--- Task inputs Enclosed Below ---

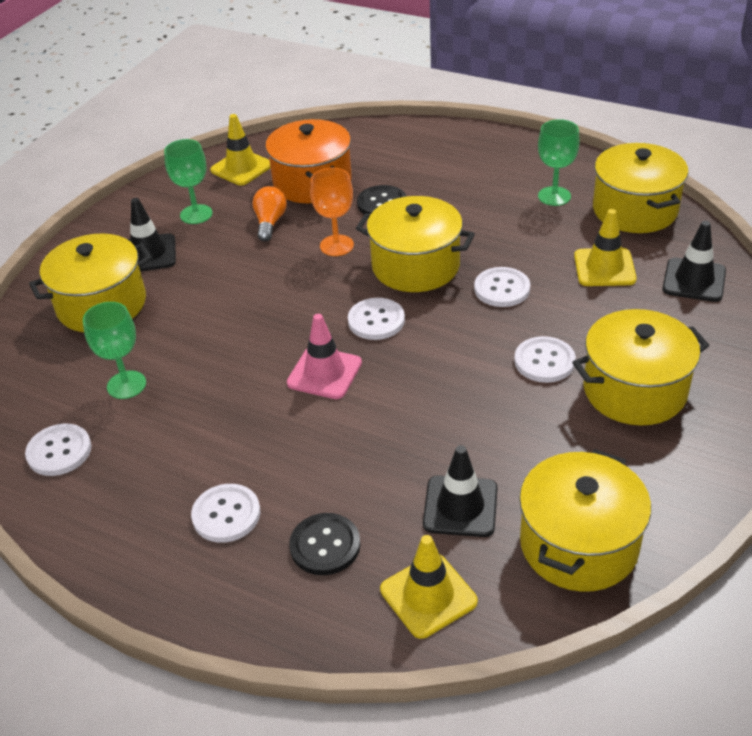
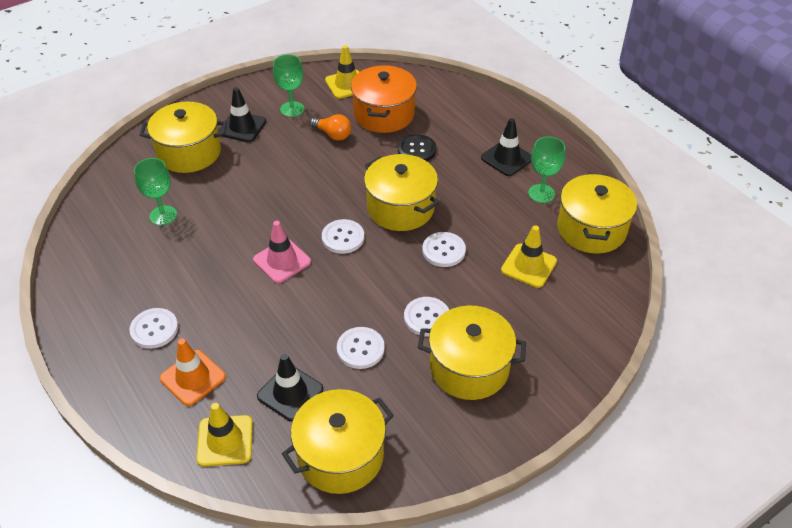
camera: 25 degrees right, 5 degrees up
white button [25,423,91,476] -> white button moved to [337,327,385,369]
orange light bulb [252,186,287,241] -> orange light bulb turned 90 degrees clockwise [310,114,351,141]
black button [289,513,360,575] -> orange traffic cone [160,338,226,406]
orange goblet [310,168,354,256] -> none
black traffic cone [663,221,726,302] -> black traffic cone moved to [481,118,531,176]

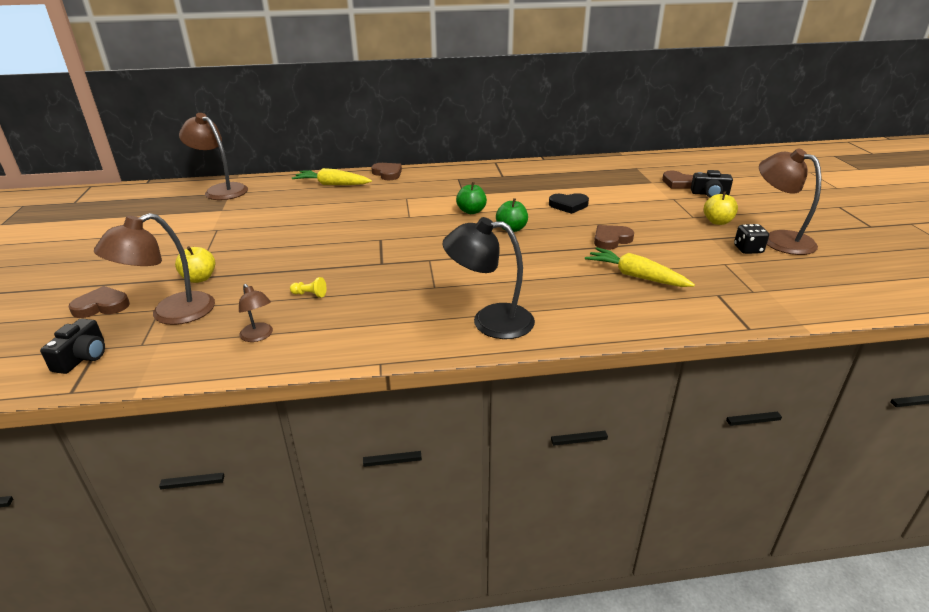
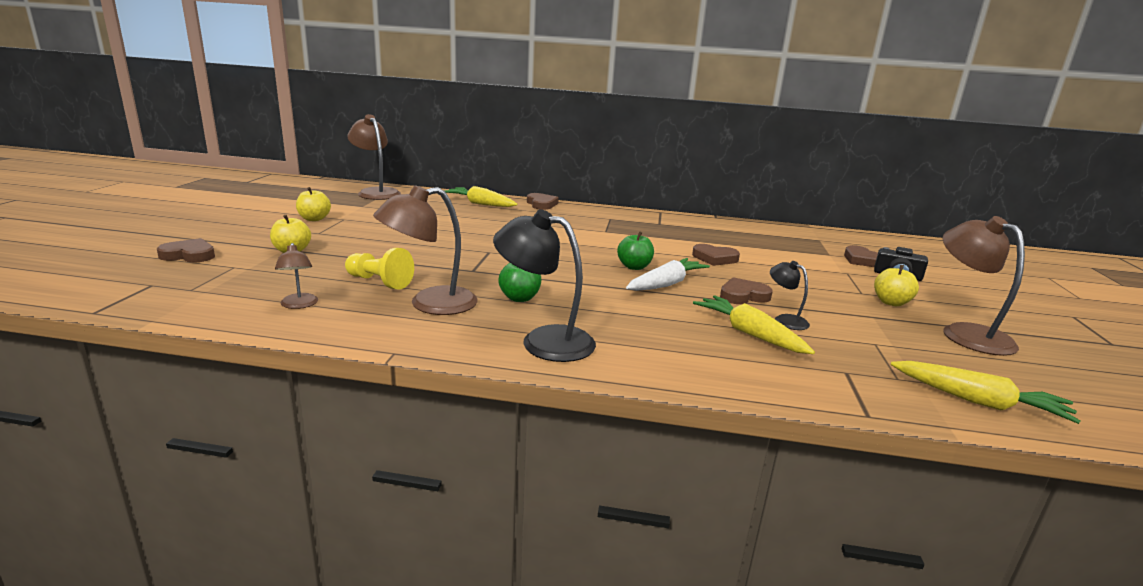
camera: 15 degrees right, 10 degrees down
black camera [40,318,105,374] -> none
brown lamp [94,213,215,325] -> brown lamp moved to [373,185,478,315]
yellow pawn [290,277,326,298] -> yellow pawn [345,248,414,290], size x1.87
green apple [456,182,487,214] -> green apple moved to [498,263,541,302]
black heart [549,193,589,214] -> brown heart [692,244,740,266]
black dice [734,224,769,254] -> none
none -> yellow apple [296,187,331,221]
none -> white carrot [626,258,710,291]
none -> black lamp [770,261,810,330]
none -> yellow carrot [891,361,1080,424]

--- End of Enclosed Task inputs ---

◆ **What to work on**:
Beginning with the line that holds "black heart [549,193,589,214]", please return every line through the end of the data, exactly as written.

◆ **Exercise result**:
black heart [549,193,589,214] -> brown heart [692,244,740,266]
black dice [734,224,769,254] -> none
none -> yellow apple [296,187,331,221]
none -> white carrot [626,258,710,291]
none -> black lamp [770,261,810,330]
none -> yellow carrot [891,361,1080,424]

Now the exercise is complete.